[Opening INPUT section]
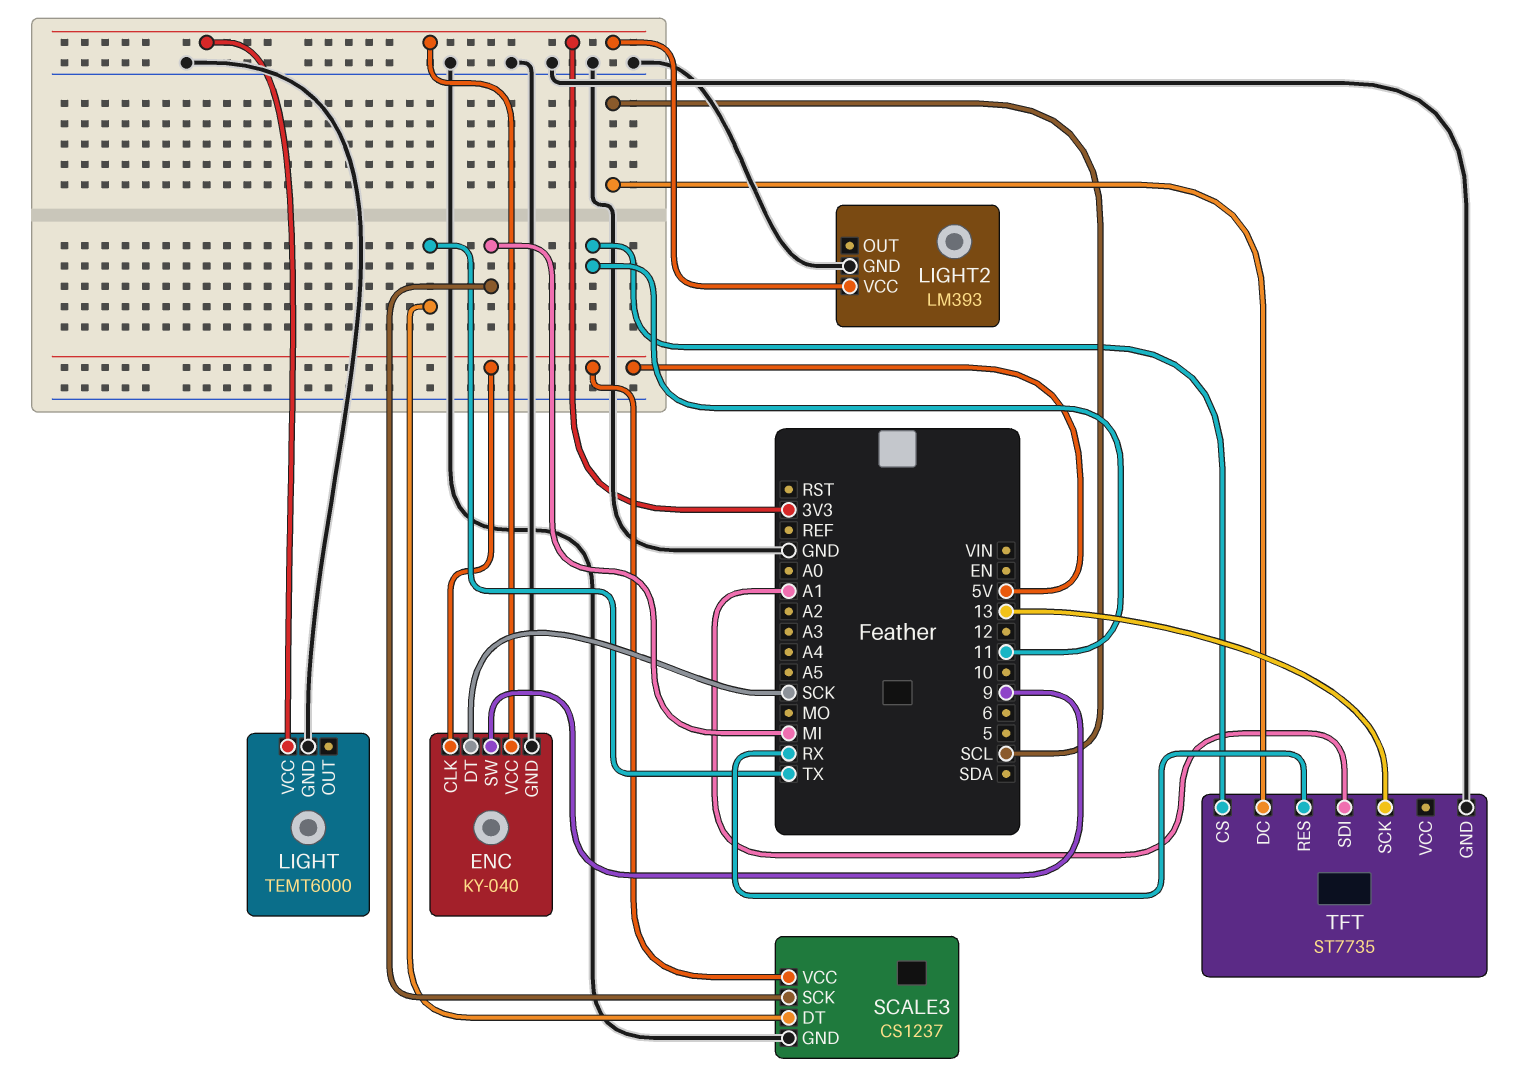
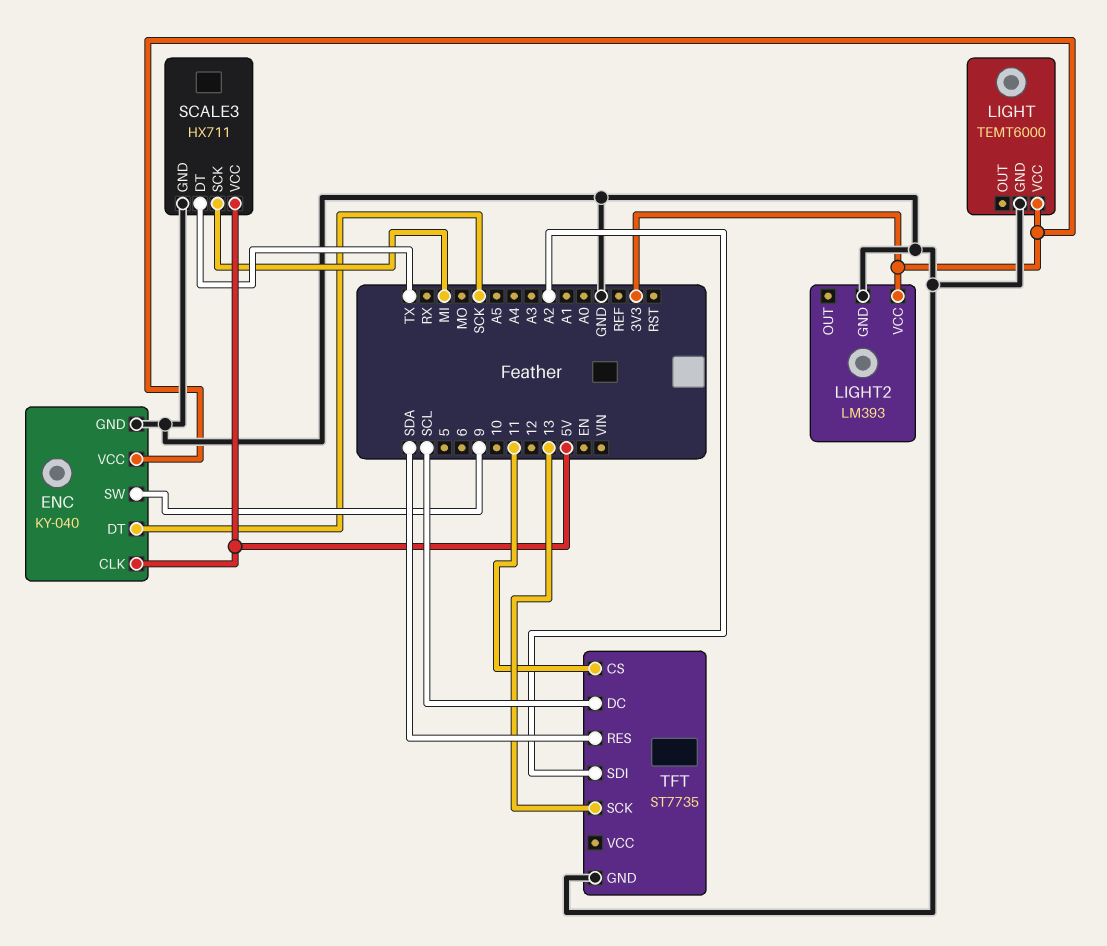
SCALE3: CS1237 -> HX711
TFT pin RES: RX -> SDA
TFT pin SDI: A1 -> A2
[Closing INPUT section]
[Opening INPUT section]
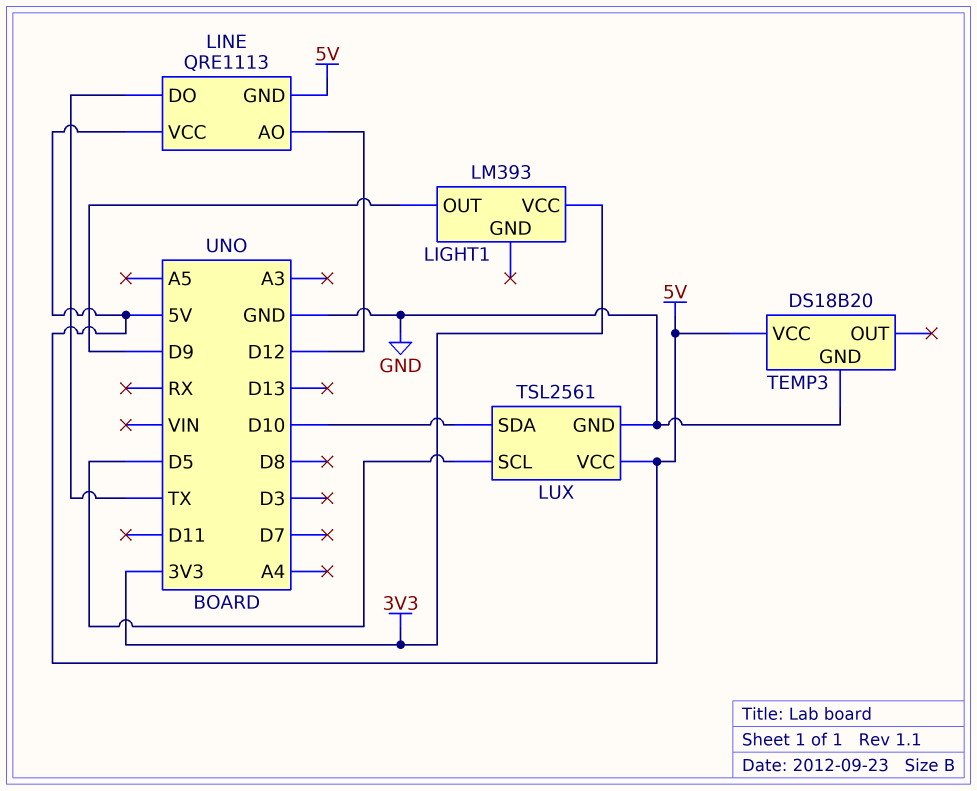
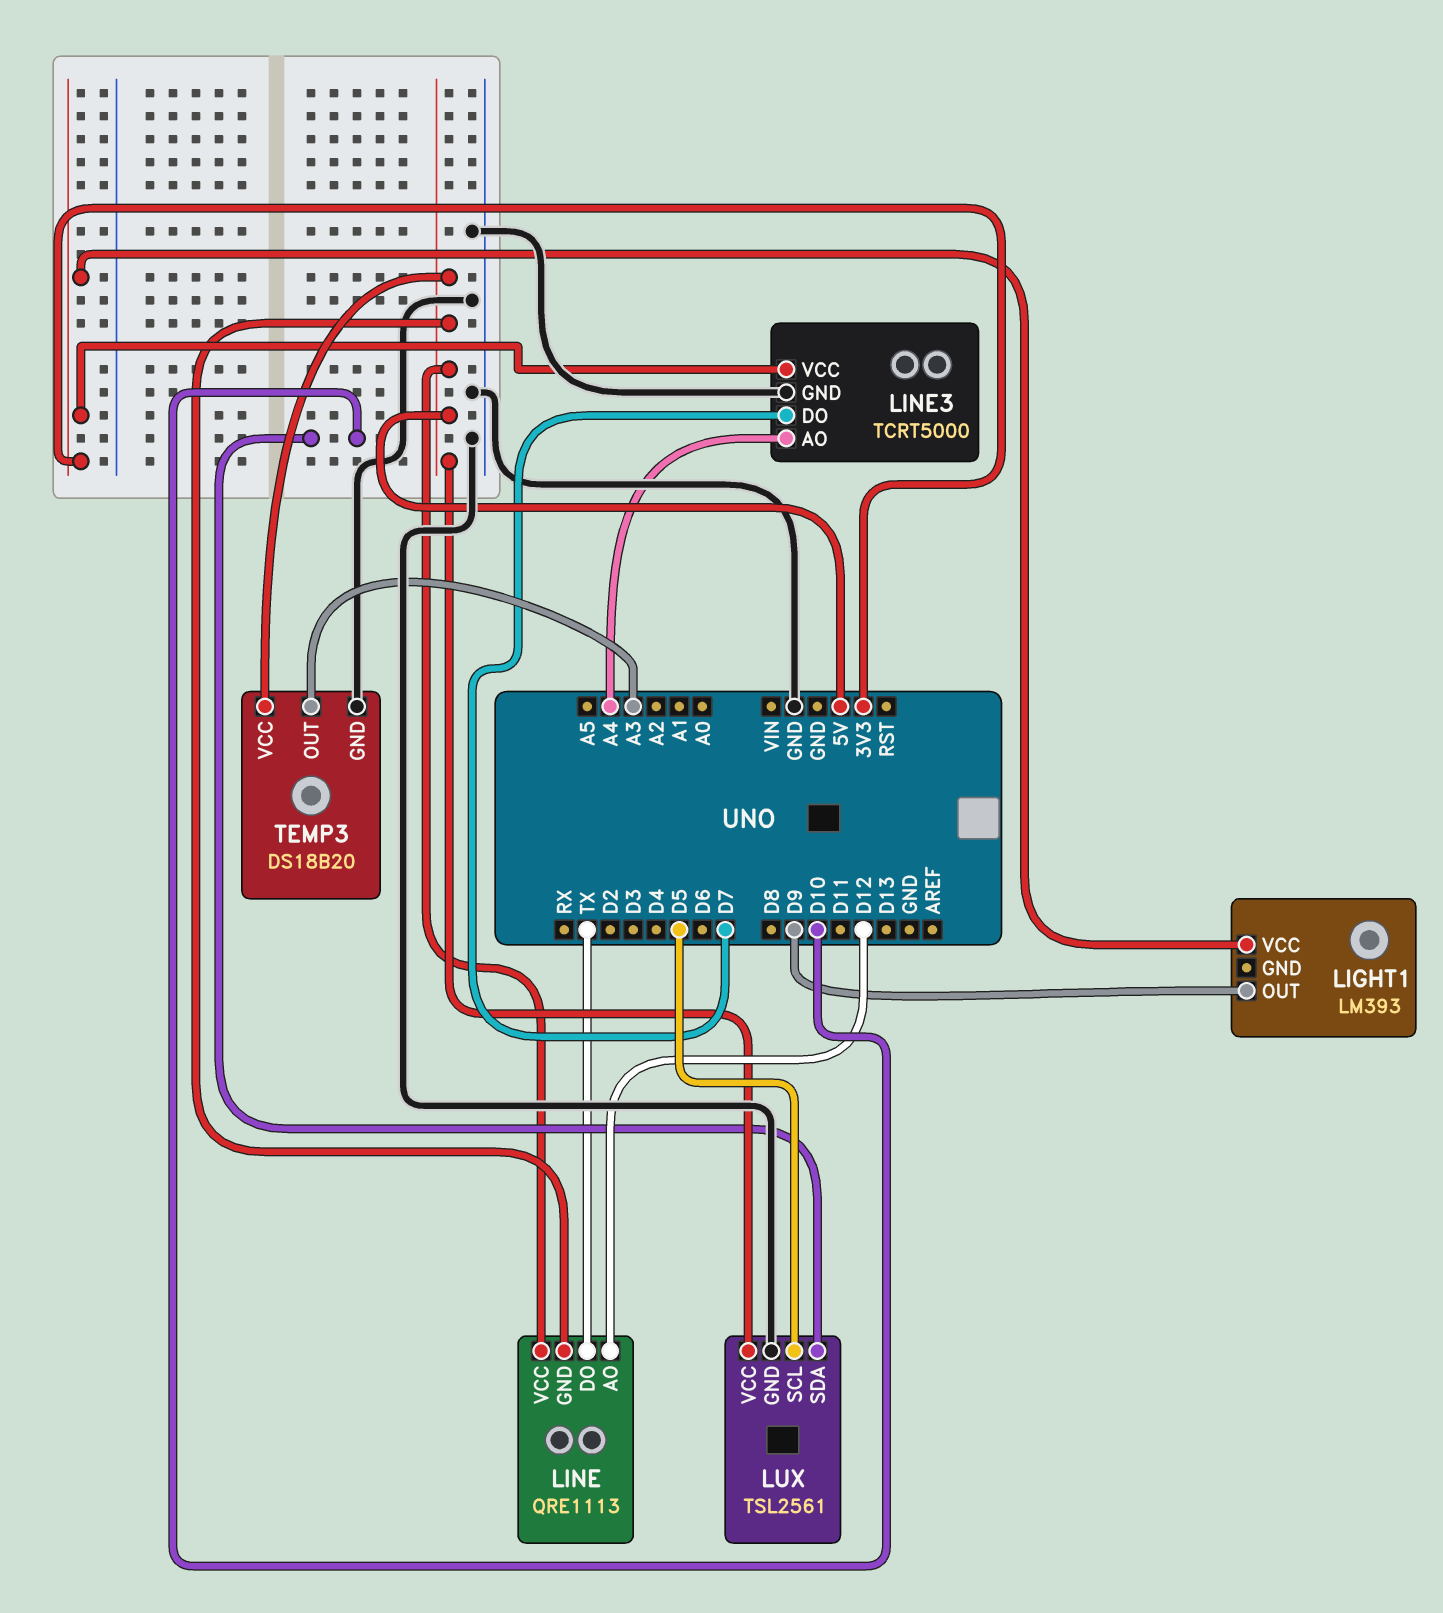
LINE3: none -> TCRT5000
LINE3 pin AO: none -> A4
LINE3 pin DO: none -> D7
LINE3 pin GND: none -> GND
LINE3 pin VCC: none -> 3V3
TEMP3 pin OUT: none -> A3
[Closing INPUT section]
[Opening INPUT section]
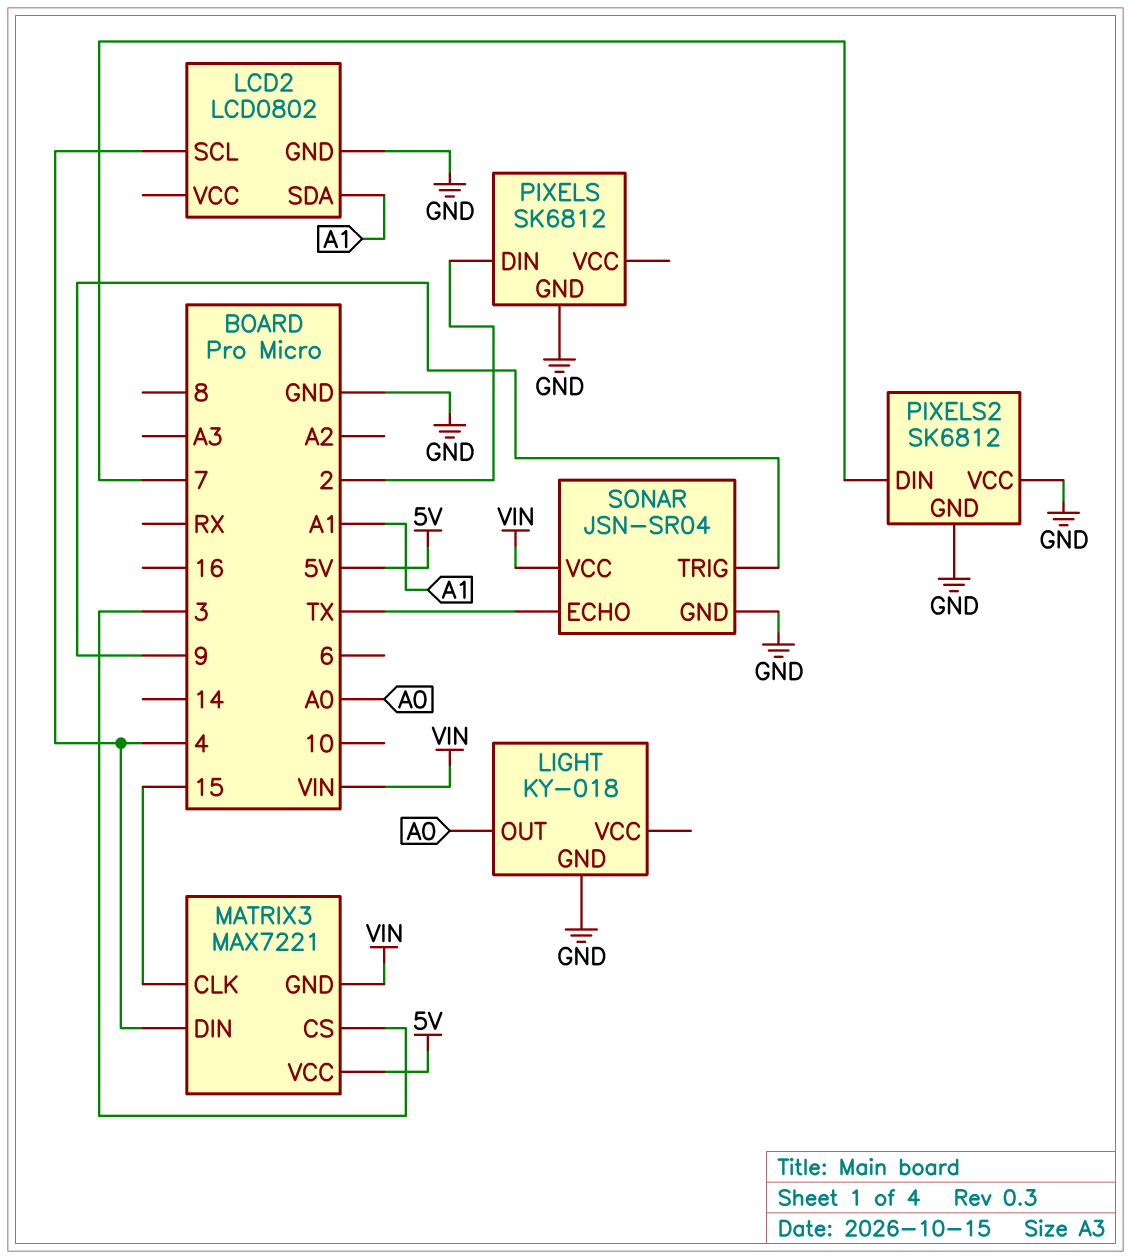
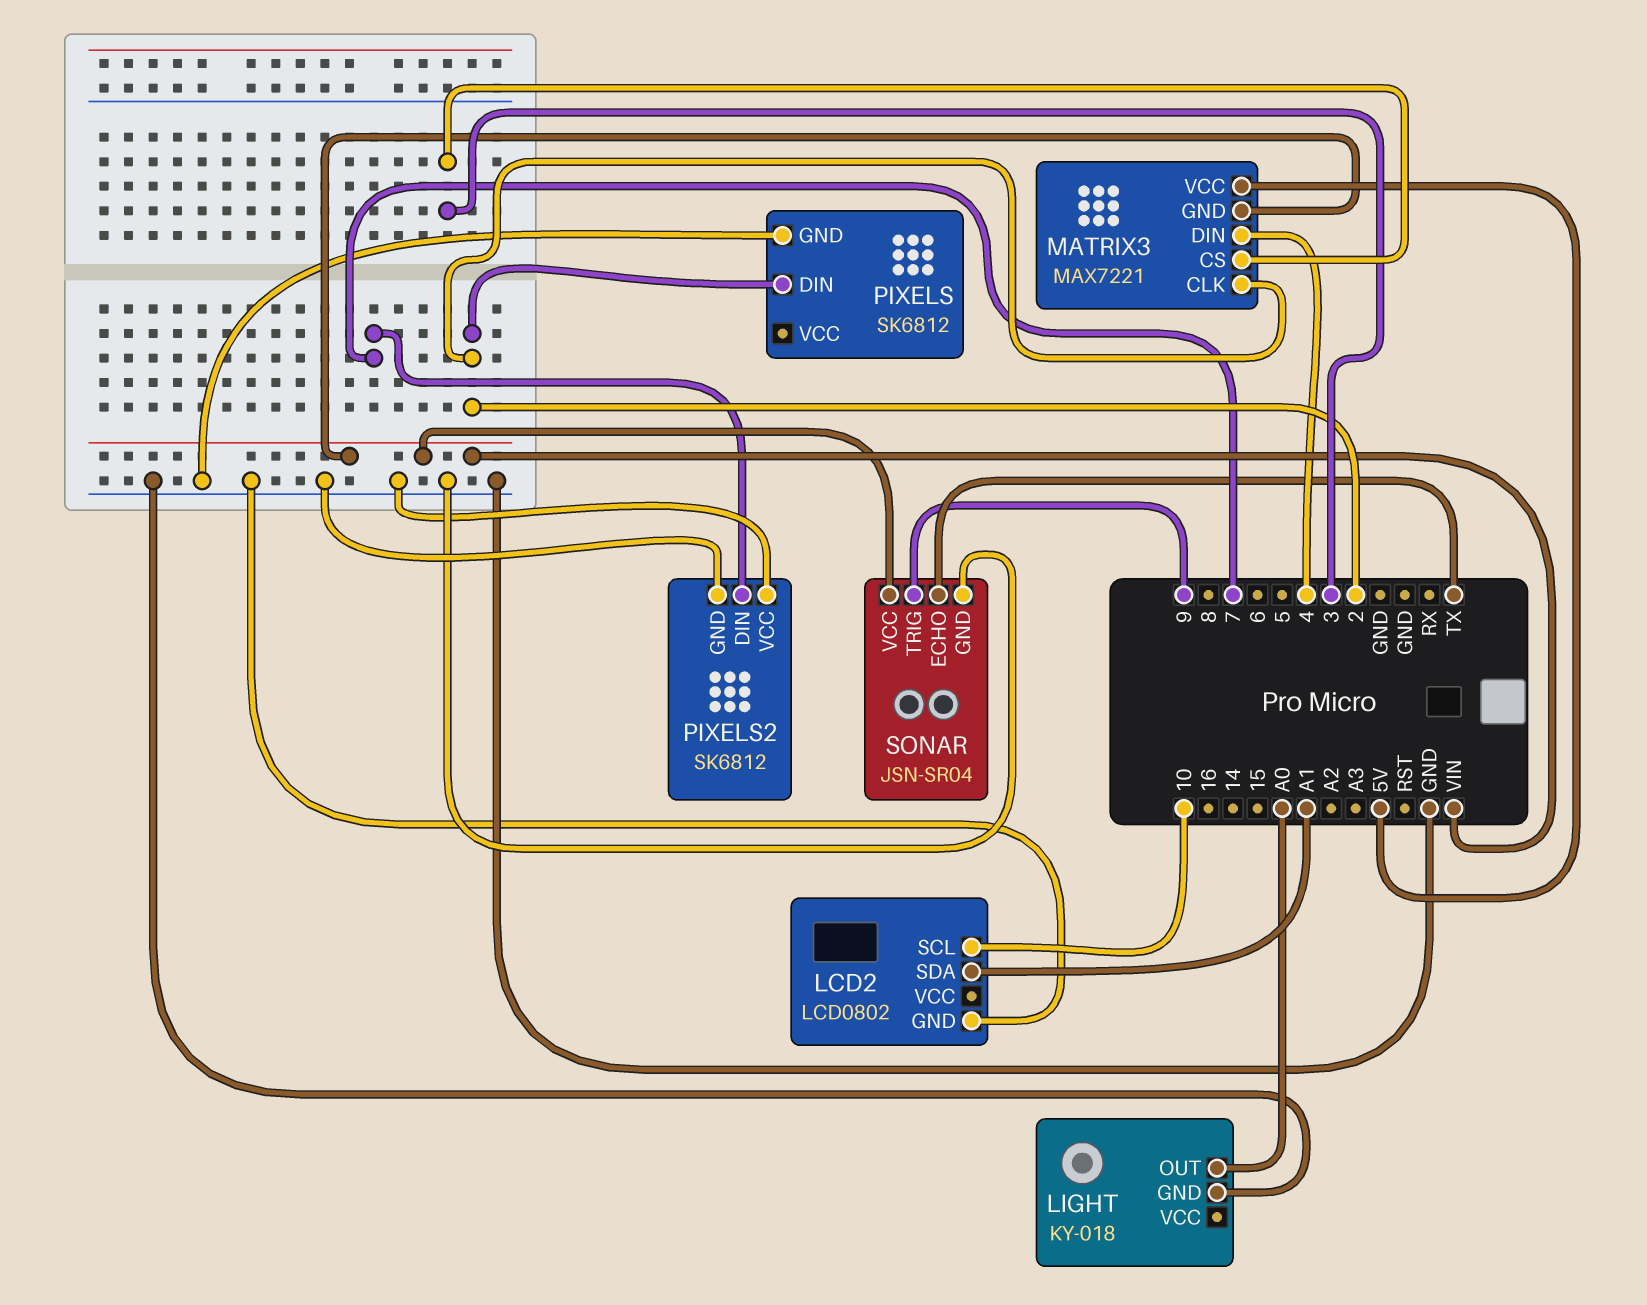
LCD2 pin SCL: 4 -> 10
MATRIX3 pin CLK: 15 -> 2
[Closing INPUT section]
PROBLEM STATEMENT>
Go back to the listing above. Copy word for word the lines from the one with "SCALE3: CS1237 -> HX711" through the one with "TFT pin SDI: A1 -> A2", and nothing more.

ANSWER SECTION>
SCALE3: CS1237 -> HX711
TFT pin RES: RX -> SDA
TFT pin SDI: A1 -> A2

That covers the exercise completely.